- Assignment -
Copy every record word for word.

════════════════

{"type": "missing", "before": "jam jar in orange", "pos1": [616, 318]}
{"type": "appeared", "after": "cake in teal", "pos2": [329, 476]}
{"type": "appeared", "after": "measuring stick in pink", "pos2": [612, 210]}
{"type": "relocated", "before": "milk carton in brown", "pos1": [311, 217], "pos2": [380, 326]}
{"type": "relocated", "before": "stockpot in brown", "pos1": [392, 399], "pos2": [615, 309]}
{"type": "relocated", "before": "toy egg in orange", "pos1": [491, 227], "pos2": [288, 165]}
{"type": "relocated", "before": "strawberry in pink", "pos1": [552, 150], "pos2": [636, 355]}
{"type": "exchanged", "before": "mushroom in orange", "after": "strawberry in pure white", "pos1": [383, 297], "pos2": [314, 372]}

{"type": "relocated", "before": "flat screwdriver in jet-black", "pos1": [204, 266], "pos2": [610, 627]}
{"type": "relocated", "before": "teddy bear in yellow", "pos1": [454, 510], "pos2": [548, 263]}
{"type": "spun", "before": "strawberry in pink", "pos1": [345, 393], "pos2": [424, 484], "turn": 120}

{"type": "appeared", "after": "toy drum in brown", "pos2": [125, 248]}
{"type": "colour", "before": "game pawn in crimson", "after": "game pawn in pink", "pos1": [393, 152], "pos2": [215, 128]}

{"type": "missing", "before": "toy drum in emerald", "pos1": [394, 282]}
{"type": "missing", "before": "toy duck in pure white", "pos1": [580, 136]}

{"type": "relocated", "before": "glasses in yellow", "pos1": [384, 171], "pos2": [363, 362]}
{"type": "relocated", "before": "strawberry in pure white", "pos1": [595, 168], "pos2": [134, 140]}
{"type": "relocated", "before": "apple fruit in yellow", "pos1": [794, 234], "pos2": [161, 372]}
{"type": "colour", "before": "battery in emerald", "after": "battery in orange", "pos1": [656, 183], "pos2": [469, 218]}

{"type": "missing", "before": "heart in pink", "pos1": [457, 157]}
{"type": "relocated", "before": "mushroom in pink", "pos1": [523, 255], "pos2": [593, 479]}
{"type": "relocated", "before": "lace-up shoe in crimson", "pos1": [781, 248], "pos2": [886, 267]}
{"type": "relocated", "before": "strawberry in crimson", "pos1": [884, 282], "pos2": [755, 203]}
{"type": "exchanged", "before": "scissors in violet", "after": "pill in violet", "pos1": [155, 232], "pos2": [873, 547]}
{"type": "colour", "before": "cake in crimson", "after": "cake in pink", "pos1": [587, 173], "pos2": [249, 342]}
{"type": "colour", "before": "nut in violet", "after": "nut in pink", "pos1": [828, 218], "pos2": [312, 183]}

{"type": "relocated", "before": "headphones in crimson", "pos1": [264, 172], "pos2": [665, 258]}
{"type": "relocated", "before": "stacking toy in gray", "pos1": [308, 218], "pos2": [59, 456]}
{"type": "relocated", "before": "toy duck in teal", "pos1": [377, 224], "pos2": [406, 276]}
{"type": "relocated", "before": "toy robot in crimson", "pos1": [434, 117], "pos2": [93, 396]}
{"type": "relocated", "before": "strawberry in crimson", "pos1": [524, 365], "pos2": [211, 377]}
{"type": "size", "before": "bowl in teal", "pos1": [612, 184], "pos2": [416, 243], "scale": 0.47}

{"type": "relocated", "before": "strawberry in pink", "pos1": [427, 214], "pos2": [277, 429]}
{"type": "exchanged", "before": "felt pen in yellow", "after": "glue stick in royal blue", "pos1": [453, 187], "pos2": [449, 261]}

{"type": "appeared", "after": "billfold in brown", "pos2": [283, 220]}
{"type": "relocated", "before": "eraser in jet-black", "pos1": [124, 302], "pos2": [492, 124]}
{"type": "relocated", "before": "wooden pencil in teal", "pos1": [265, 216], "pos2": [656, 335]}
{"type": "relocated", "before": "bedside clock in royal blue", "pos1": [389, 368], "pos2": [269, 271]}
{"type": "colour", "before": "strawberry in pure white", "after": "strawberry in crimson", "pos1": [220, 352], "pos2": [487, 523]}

════════════════

- Solution to this problem -
{"type": "missing", "before": "jam jar in orange", "pos1": [616, 318]}
{"type": "appeared", "after": "cake in teal", "pos2": [329, 476]}
{"type": "appeared", "after": "measuring stick in pink", "pos2": [612, 210]}
{"type": "relocated", "before": "milk carton in brown", "pos1": [311, 217], "pos2": [380, 326]}
{"type": "relocated", "before": "stockpot in brown", "pos1": [392, 399], "pos2": [615, 309]}
{"type": "relocated", "before": "toy egg in orange", "pos1": [491, 227], "pos2": [288, 165]}
{"type": "relocated", "before": "strawberry in pink", "pos1": [552, 150], "pos2": [636, 355]}
{"type": "exchanged", "before": "mushroom in orange", "after": "strawberry in pure white", "pos1": [383, 297], "pos2": [314, 372]}

{"type": "relocated", "before": "flat screwdriver in jet-black", "pos1": [204, 266], "pos2": [610, 627]}
{"type": "relocated", "before": "teddy bear in yellow", "pos1": [454, 510], "pos2": [548, 263]}
{"type": "spun", "before": "strawberry in pink", "pos1": [345, 393], "pos2": [424, 484], "turn": 120}

{"type": "appeared", "after": "toy drum in brown", "pos2": [125, 248]}
{"type": "colour", "before": "game pawn in crimson", "after": "game pawn in pink", "pos1": [393, 152], "pos2": [215, 128]}

{"type": "missing", "before": "toy drum in emerald", "pos1": [394, 282]}
{"type": "missing", "before": "toy duck in pure white", "pos1": [580, 136]}

{"type": "relocated", "before": "glasses in yellow", "pos1": [384, 171], "pos2": [363, 362]}
{"type": "relocated", "before": "strawberry in pure white", "pos1": [595, 168], "pos2": [134, 140]}
{"type": "relocated", "before": "apple fruit in yellow", "pos1": [794, 234], "pos2": [161, 372]}
{"type": "colour", "before": "battery in emerald", "after": "battery in orange", "pos1": [656, 183], "pos2": [469, 218]}

{"type": "missing", "before": "heart in pink", "pos1": [457, 157]}
{"type": "relocated", "before": "mushroom in pink", "pos1": [523, 255], "pos2": [593, 479]}
{"type": "relocated", "before": "lace-up shoe in crimson", "pos1": [781, 248], "pos2": [886, 267]}
{"type": "relocated", "before": "strawberry in crimson", "pos1": [884, 282], "pos2": [755, 203]}
{"type": "exchanged", "before": "scissors in violet", "after": "pill in violet", "pos1": [155, 232], "pos2": [873, 547]}
{"type": "colour", "before": "cake in crimson", "after": "cake in pink", "pos1": [587, 173], "pos2": [249, 342]}
{"type": "colour", "before": "nut in violet", "after": "nut in pink", "pos1": [828, 218], "pos2": [312, 183]}

{"type": "relocated", "before": "headphones in crimson", "pos1": [264, 172], "pos2": [665, 258]}
{"type": "relocated", "before": "stacking toy in gray", "pos1": [308, 218], "pos2": [59, 456]}
{"type": "relocated", "before": "toy duck in teal", "pos1": [377, 224], "pos2": [406, 276]}
{"type": "relocated", "before": "toy robot in crimson", "pos1": [434, 117], "pos2": [93, 396]}
{"type": "relocated", "before": "strawberry in crimson", "pos1": [524, 365], "pos2": [211, 377]}
{"type": "size", "before": "bowl in teal", "pos1": [612, 184], "pos2": [416, 243], "scale": 0.47}

{"type": "relocated", "before": "strawberry in pink", "pos1": [427, 214], "pos2": [277, 429]}
{"type": "exchanged", "before": "felt pen in yellow", "after": "glue stick in royal blue", "pos1": [453, 187], "pos2": [449, 261]}

{"type": "appeared", "after": "billfold in brown", "pos2": [283, 220]}
{"type": "relocated", "before": "eraser in jet-black", "pos1": [124, 302], "pos2": [492, 124]}
{"type": "relocated", "before": "wooden pencil in teal", "pos1": [265, 216], "pos2": [656, 335]}
{"type": "relocated", "before": "bedside clock in royal blue", "pos1": [389, 368], "pos2": [269, 271]}
{"type": "colour", "before": "strawberry in pure white", "after": "strawberry in crimson", "pos1": [220, 352], "pos2": [487, 523]}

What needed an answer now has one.